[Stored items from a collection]
#####
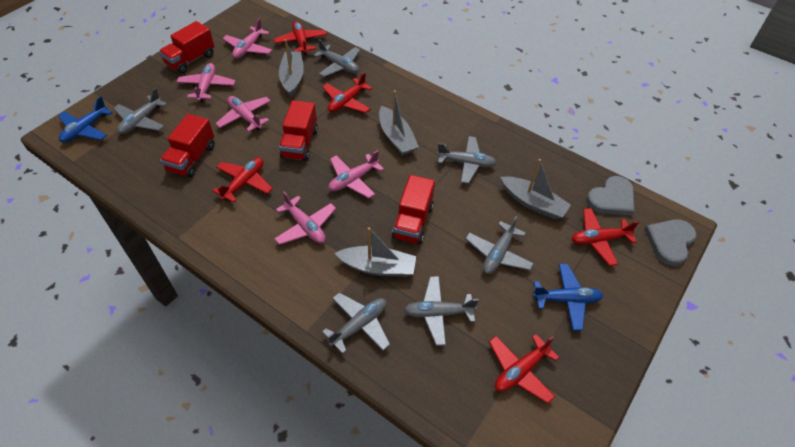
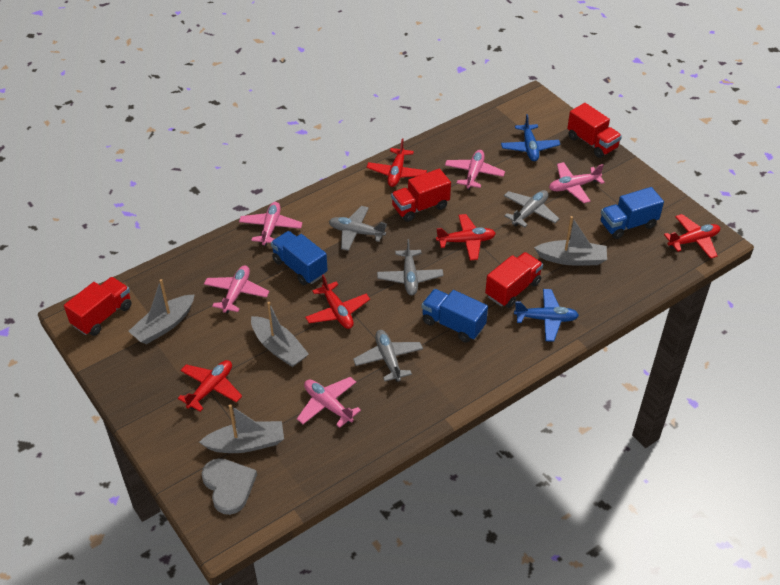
blue truck: 0 -> 3
grey heart: 2 -> 1
grey plane: 6 -> 4

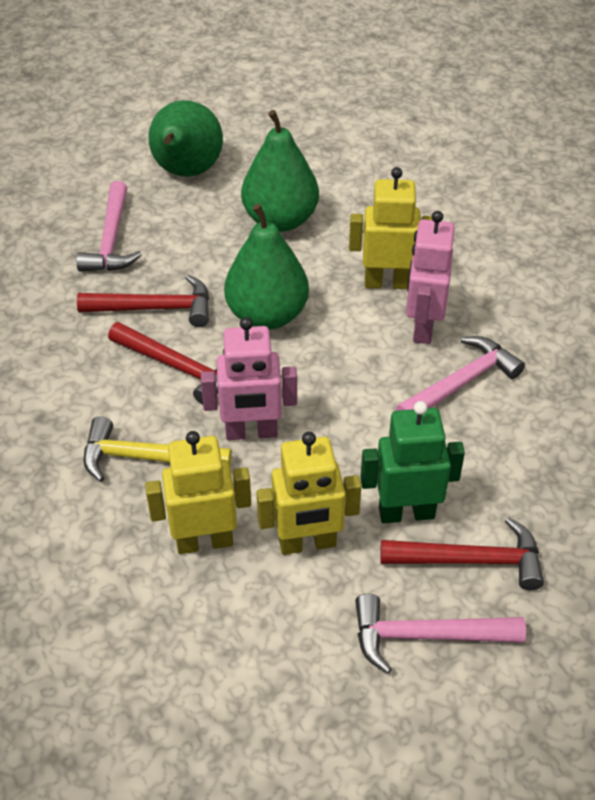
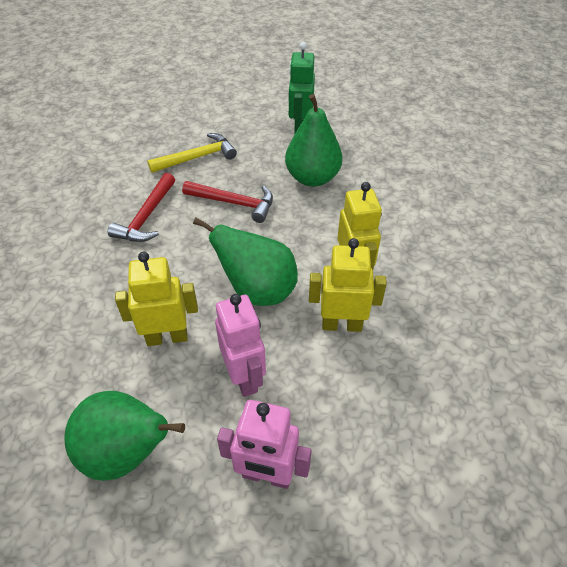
pink hammer: 3 -> 0
red hammer: 3 -> 2

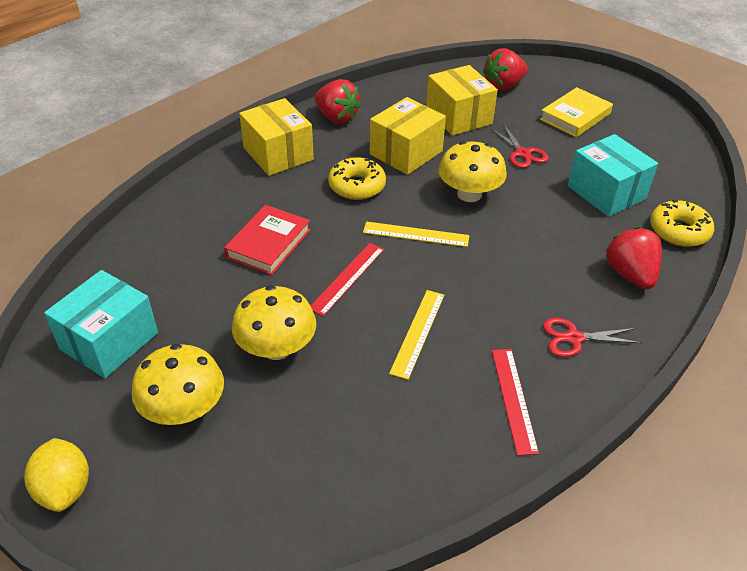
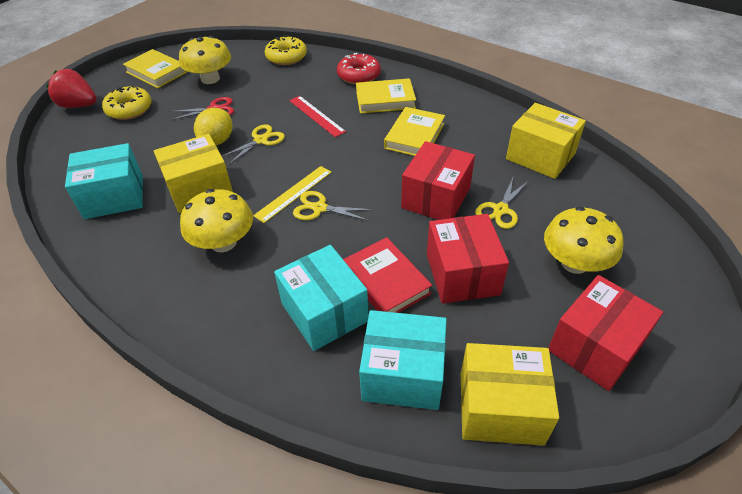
red box: 0 -> 3
red donut: 0 -> 1
red ruler: 2 -> 1
red scissors: 2 -> 1
red strawberry: 3 -> 1
turquoise box: 2 -> 3
yellow book: 1 -> 3
yellow ruler: 2 -> 1
yellow scissors: 0 -> 3

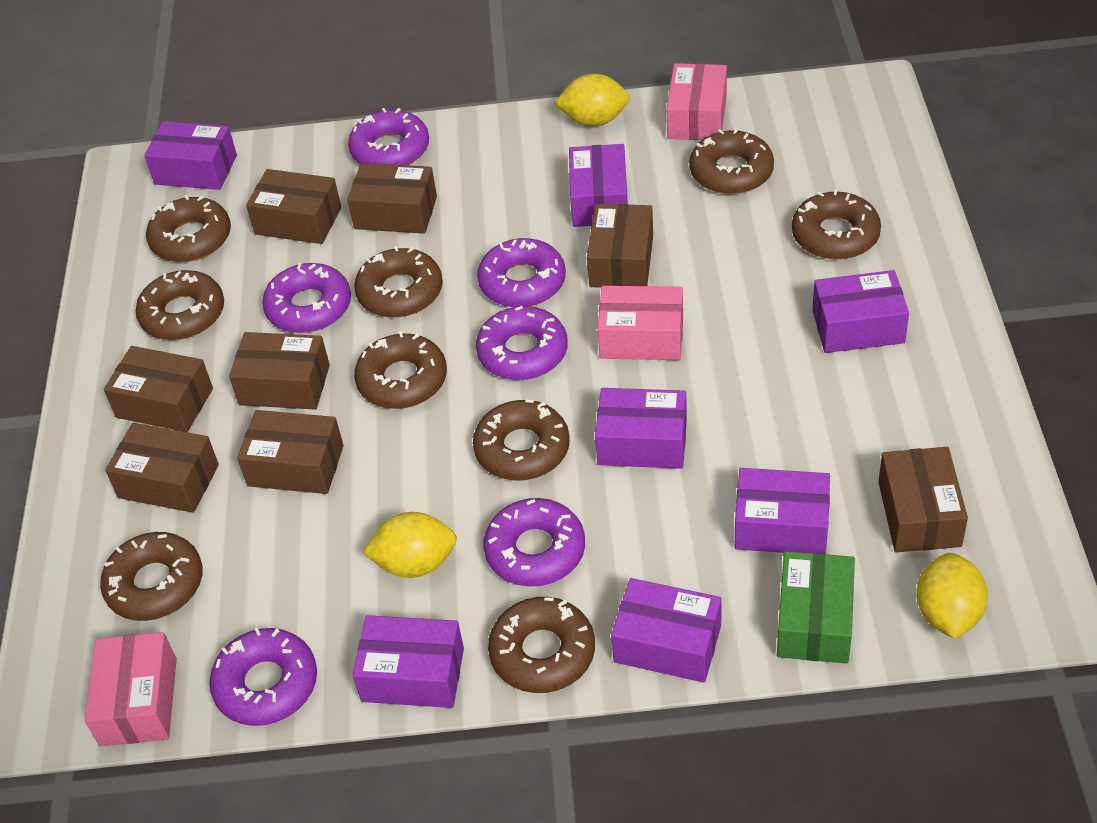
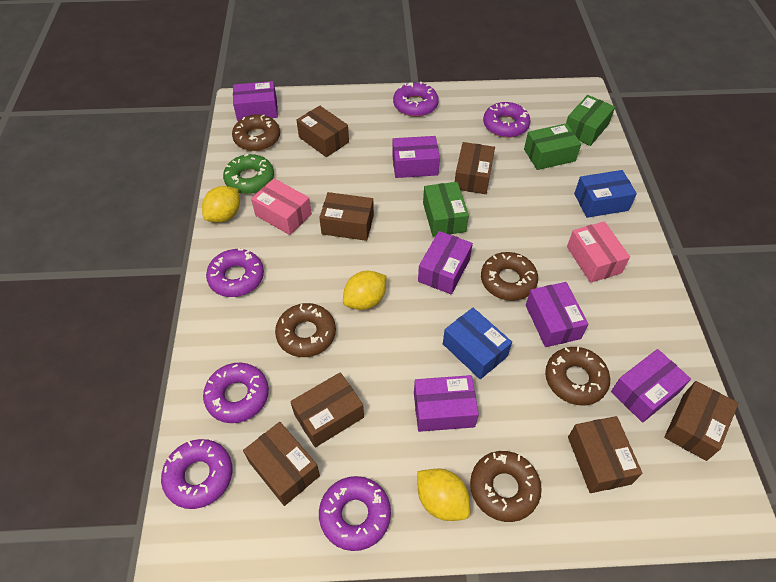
blue box: 0 -> 2
brown box: 8 -> 7
brown donut: 9 -> 5
green box: 1 -> 3
green donut: 0 -> 1
pink box: 3 -> 2
purple box: 7 -> 6

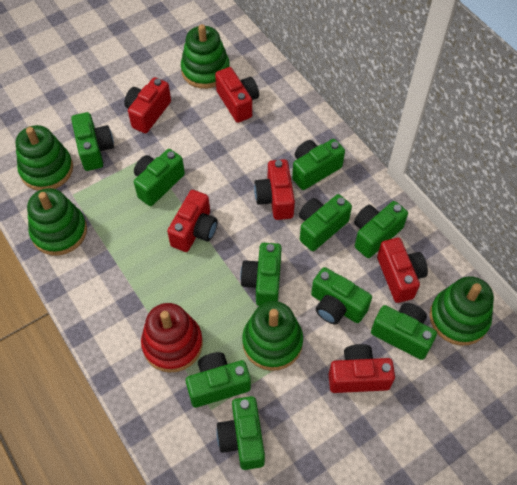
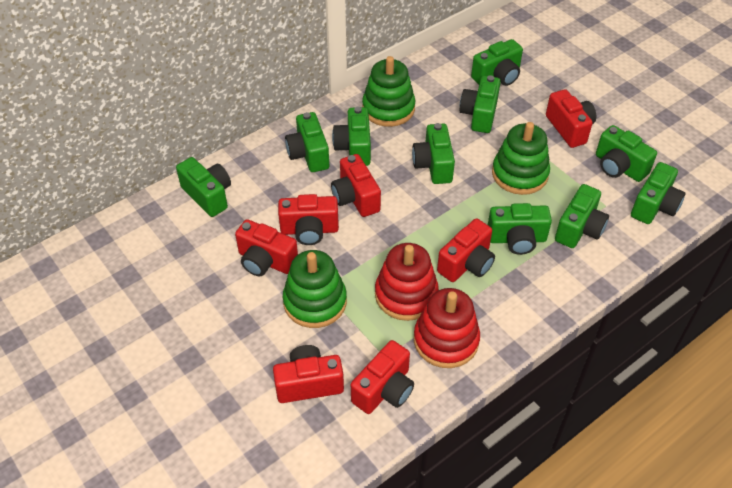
green stacking toy: 5 -> 3
red camera: 6 -> 7
red stacking toy: 1 -> 2

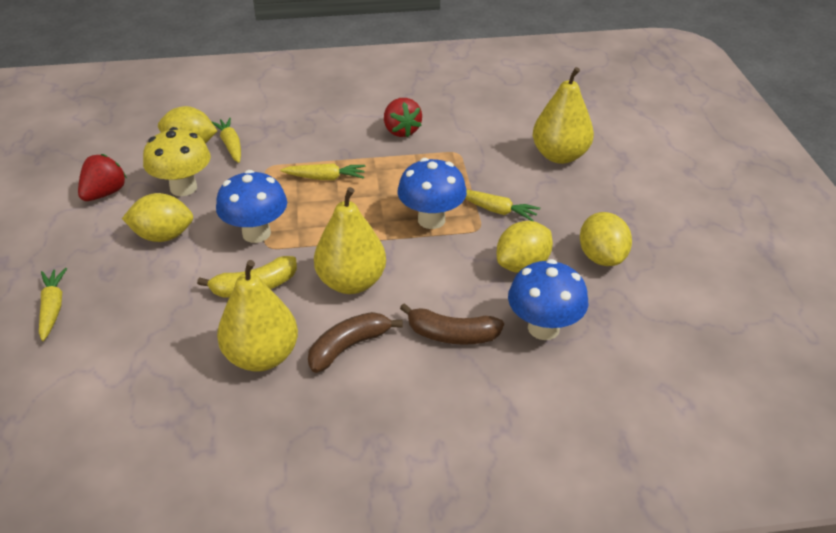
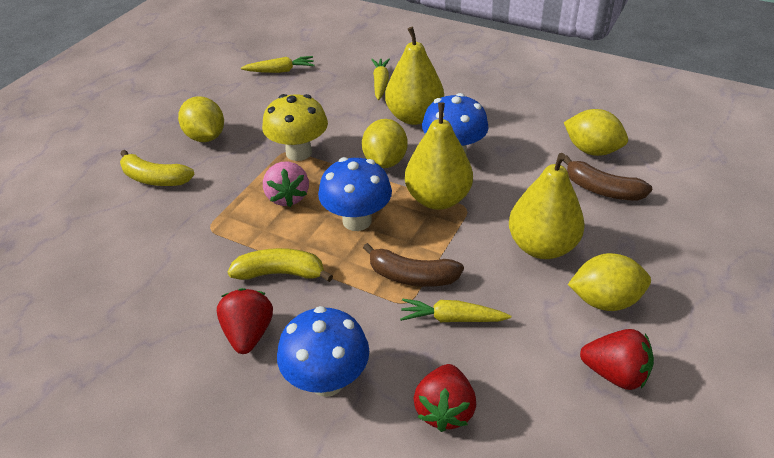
pink strawberry: 0 -> 1
red strawberry: 2 -> 3
yellow banana: 1 -> 2
yellow carrot: 4 -> 3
#####
• DIRECTIVE:
Reproduce word for word the lines from the one containing "grey plane: 6 -> 4" through the end of the data, both ends kept. Drop the pictures.

• TASK RESPONSE:
grey plane: 6 -> 4

pink hammer: 3 -> 0
red hammer: 3 -> 2

red box: 0 -> 3
red donut: 0 -> 1
red ruler: 2 -> 1
red scissors: 2 -> 1
red strawberry: 3 -> 1
turquoise box: 2 -> 3
yellow book: 1 -> 3
yellow ruler: 2 -> 1
yellow scissors: 0 -> 3

blue box: 0 -> 2
brown box: 8 -> 7
brown donut: 9 -> 5
green box: 1 -> 3
green donut: 0 -> 1
pink box: 3 -> 2
purple box: 7 -> 6

green stacking toy: 5 -> 3
red camera: 6 -> 7
red stacking toy: 1 -> 2

pink strawberry: 0 -> 1
red strawberry: 2 -> 3
yellow banana: 1 -> 2
yellow carrot: 4 -> 3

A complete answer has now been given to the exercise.